▶ [REQUIRED ACTION] Reproduce, from the lines below, exactly the stretch that begins at the line containing "(421, 339) = (622, 439): pink" and ends at the line containing "(459, 176) = (559, 382): turquoise", both included.

══════

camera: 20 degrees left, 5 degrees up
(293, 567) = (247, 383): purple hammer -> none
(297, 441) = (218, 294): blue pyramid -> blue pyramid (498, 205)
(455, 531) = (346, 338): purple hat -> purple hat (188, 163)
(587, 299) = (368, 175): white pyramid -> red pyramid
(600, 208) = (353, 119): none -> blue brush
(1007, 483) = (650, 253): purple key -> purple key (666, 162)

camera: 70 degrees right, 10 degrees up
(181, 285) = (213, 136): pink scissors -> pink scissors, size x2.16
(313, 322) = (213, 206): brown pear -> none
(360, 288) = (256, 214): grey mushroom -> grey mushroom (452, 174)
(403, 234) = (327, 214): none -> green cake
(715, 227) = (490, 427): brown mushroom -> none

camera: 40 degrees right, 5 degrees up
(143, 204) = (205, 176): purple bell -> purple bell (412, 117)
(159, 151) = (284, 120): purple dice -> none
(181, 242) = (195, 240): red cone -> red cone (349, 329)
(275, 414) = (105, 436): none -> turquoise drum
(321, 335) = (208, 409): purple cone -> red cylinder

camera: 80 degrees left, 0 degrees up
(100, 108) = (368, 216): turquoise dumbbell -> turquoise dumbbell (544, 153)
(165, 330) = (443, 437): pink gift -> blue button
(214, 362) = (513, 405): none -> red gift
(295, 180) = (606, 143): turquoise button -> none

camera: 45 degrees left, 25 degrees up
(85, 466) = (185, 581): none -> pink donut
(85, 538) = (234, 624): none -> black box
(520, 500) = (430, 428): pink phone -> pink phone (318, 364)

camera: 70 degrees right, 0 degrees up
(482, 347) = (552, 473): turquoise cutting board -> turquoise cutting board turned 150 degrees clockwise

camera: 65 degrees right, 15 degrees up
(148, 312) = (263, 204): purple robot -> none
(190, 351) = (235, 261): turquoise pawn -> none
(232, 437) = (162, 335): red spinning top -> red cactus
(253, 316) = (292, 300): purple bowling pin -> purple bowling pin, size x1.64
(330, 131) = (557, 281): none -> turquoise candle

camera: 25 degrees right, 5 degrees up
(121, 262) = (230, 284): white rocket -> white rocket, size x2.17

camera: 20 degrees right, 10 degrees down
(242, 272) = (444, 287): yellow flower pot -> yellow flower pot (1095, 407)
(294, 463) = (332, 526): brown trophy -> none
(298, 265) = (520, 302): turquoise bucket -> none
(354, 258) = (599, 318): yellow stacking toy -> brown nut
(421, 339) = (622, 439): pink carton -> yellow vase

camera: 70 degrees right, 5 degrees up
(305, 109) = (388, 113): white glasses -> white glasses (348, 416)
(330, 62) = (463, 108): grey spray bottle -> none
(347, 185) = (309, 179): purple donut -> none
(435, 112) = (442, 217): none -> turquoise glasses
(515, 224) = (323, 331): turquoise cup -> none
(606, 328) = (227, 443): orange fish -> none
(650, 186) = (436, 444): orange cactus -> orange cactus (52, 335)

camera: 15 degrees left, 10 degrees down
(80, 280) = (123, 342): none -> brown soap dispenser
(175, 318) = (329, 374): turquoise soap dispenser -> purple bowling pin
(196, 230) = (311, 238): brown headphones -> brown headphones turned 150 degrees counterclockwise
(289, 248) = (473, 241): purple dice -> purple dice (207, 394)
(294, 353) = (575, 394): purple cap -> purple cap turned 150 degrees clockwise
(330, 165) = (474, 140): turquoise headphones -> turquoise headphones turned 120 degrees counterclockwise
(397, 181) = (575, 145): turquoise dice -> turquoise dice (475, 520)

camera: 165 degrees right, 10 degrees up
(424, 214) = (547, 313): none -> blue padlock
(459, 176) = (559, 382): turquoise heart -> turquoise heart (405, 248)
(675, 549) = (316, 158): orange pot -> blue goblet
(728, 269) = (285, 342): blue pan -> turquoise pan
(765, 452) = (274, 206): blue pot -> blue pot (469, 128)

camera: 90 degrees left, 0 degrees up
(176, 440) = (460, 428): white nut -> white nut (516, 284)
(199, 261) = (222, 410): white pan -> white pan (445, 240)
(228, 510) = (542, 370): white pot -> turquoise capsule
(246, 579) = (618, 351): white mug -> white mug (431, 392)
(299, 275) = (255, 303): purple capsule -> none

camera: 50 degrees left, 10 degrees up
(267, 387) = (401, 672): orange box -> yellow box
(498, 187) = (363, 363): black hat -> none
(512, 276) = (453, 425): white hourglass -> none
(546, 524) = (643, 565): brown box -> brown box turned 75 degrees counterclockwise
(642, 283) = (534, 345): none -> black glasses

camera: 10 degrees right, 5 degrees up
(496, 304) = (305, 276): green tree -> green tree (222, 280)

══════

▶ [THE COMPLETED TASK]
(421, 339) = (622, 439): pink carton -> yellow vase

camera: 70 degrees right, 5 degrees up
(305, 109) = (388, 113): white glasses -> white glasses (348, 416)
(330, 62) = (463, 108): grey spray bottle -> none
(347, 185) = (309, 179): purple donut -> none
(435, 112) = (442, 217): none -> turquoise glasses
(515, 224) = (323, 331): turquoise cup -> none
(606, 328) = (227, 443): orange fish -> none
(650, 186) = (436, 444): orange cactus -> orange cactus (52, 335)

camera: 15 degrees left, 10 degrees down
(80, 280) = (123, 342): none -> brown soap dispenser
(175, 318) = (329, 374): turquoise soap dispenser -> purple bowling pin
(196, 230) = (311, 238): brown headphones -> brown headphones turned 150 degrees counterclockwise
(289, 248) = (473, 241): purple dice -> purple dice (207, 394)
(294, 353) = (575, 394): purple cap -> purple cap turned 150 degrees clockwise
(330, 165) = (474, 140): turquoise headphones -> turquoise headphones turned 120 degrees counterclockwise
(397, 181) = (575, 145): turquoise dice -> turquoise dice (475, 520)

camera: 165 degrees right, 10 degrees up
(424, 214) = (547, 313): none -> blue padlock
(459, 176) = (559, 382): turquoise heart -> turquoise heart (405, 248)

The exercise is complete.